# What to do
Figure out how many lines in the records below hold the string "none". That number alone is the answer.

------------------------

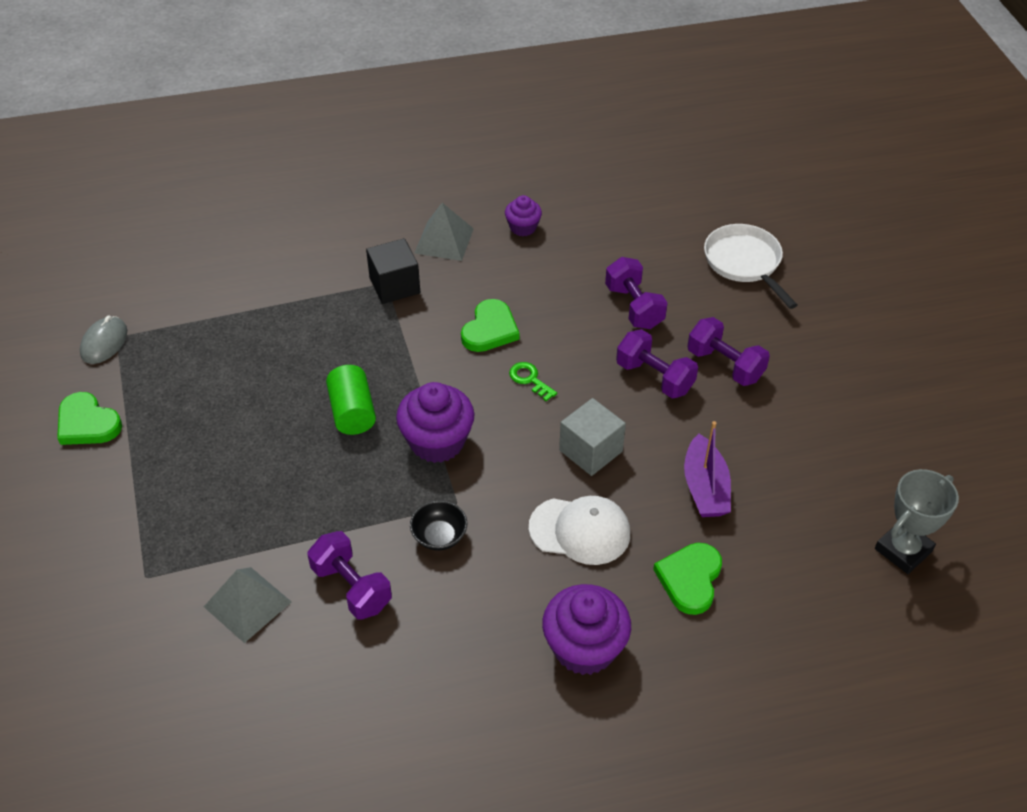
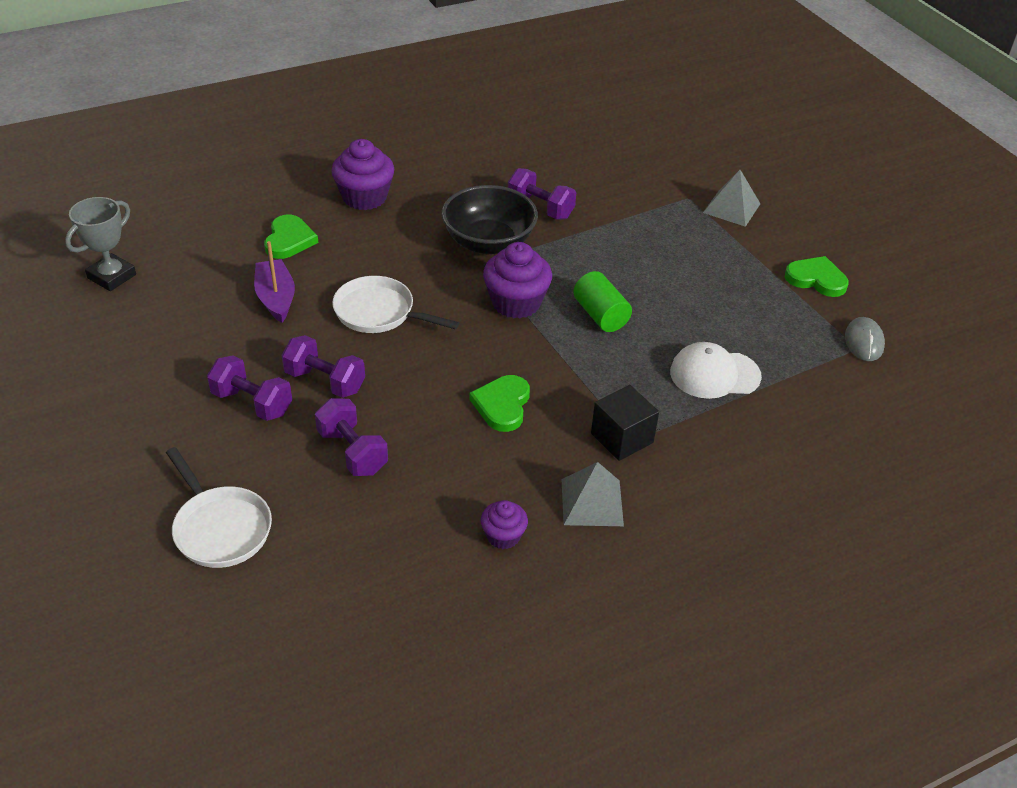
camera: 165 degrees right, 5 degrees down
(247, 604) = (608, 193): grey pyramid -> grey pyramid (731, 208)
(439, 536) = (488, 242): black bowl -> black bowl, size x2.10
(530, 379) = (448, 363): green key -> none
(580, 530) = (379, 258): white cap -> white cap (714, 374)
(590, 451) = (379, 312): grey cube -> white pan

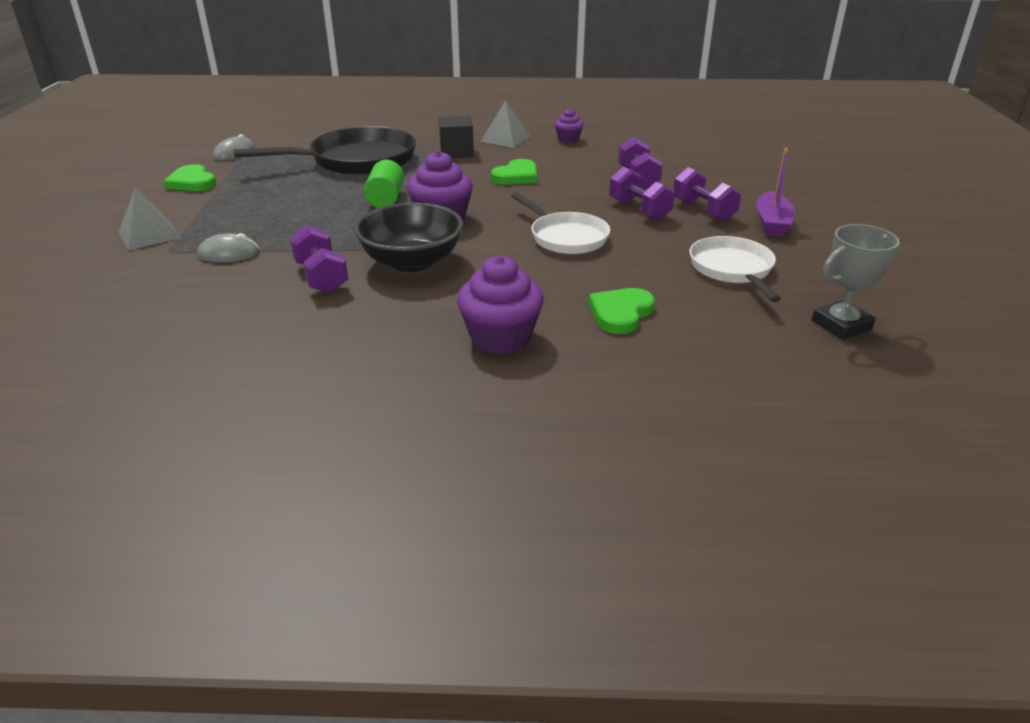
camera: 150 degrees left, 10 degrees down
(220, 528) = (739, 169): white pan -> white pan (732, 269)
(276, 298) = (658, 267): purple boat -> purple boat (772, 223)
(640, 209) = (229, 253): none -> grey mouse
(714, 374) = (356, 161): white cap -> black pan

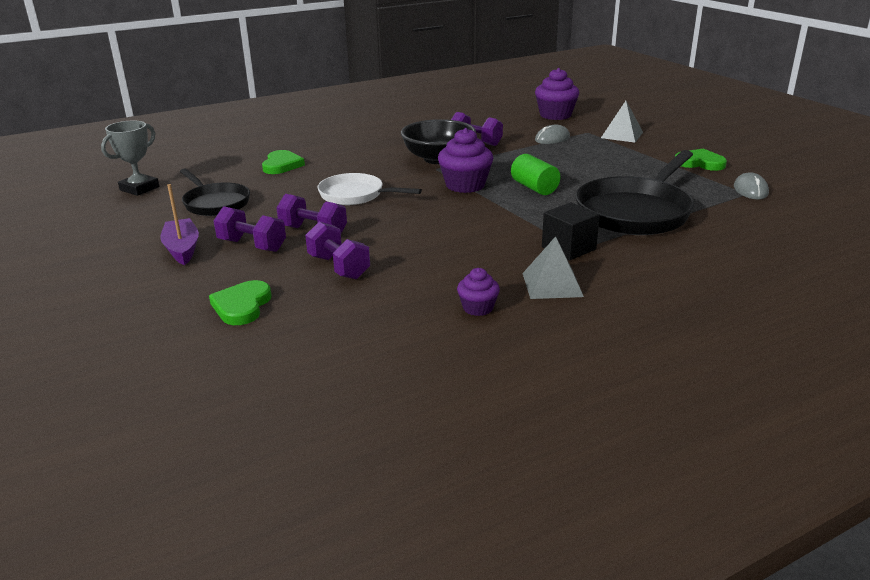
camera: 150 degrees right, 5 degrees down
(500, 337) = (339, 143): purple cupcake -> purple cupcake (555, 115)
(516, 176) = (463, 236): green heart -> green heart (242, 306)
(732, 269) = (215, 203): white pan -> black pan

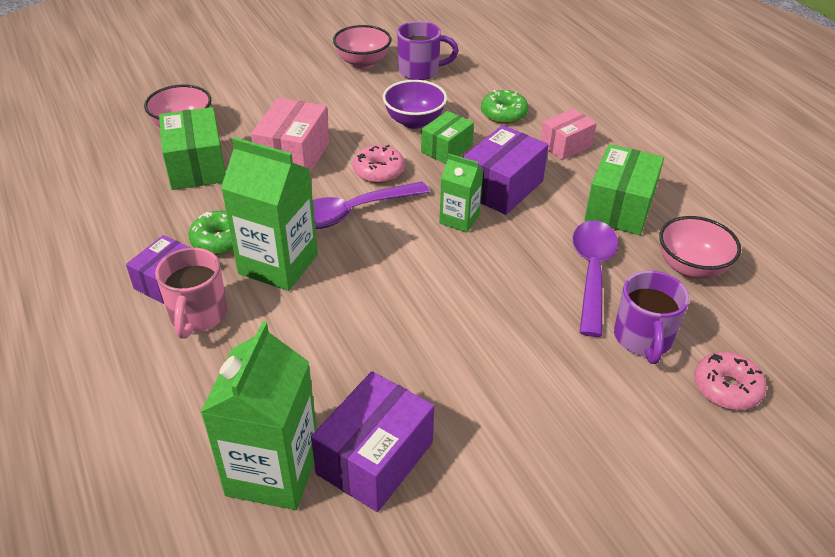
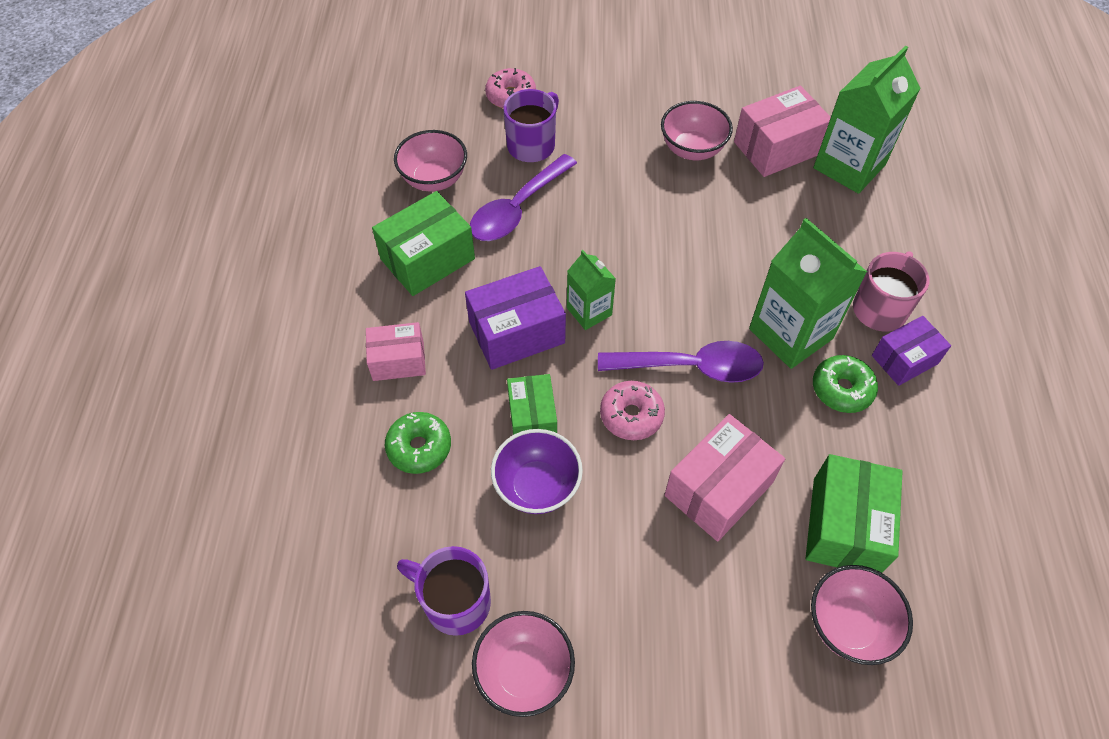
camera: 150 degrees left, 15 degrees up
(375, 458) = (777, 148): purple box -> pink box
(446, 149) = (532, 417): green box -> green box turned 75 degrees counterclockwise
(474, 410) = (692, 149): none -> pink bowl

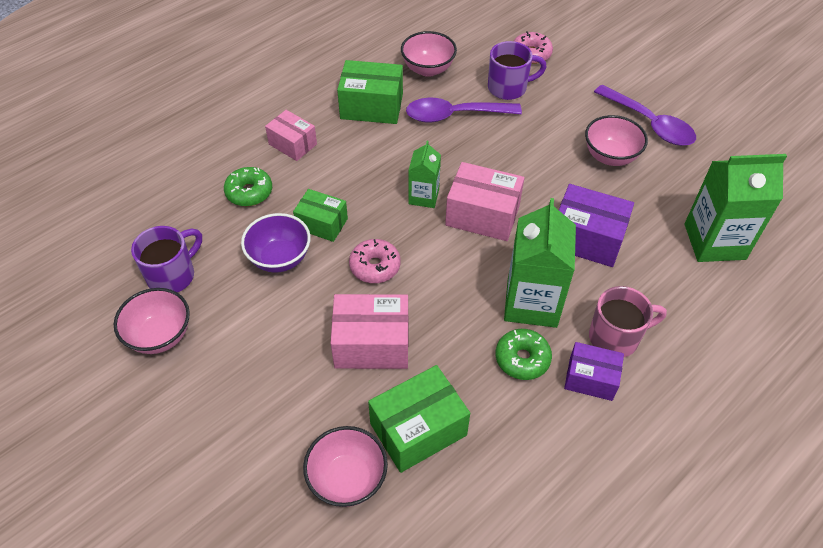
camera: 45 degrees right, 5 degrees down
(455, 602) = (173, 275): purple mug -> purple mug turned 60 degrees clockwise
(516, 332) = (369, 177): purple box -> purple box (586, 239)
(532, 417) = (322, 224): green box -> green box turned 75 degrees clockwise
(691, 367) = (443, 270): purple spoon -> purple spoon (649, 124)
(777, 148) = (673, 195): pink box -> pink box (482, 215)

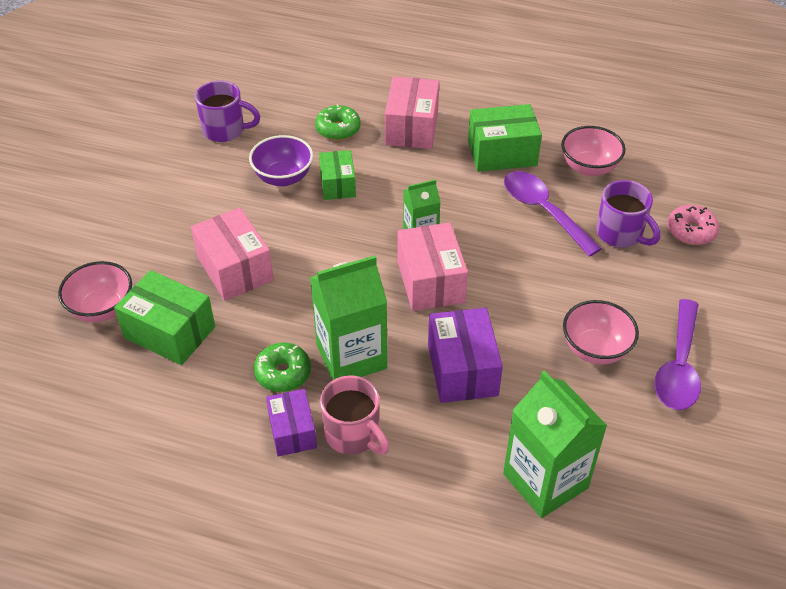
camera: 60 degrees right, 5 degrees down
(160, 336) = (167, 151): pink bowl -> none
(293, 144) = (412, 128): pink box -> pink box, size x1.55
(371, 106) = (502, 153): green box -> green box turned 75 degrees counterclockwise
(375, 266) = (316, 236): pink donut -> none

------------------------

# Solution
5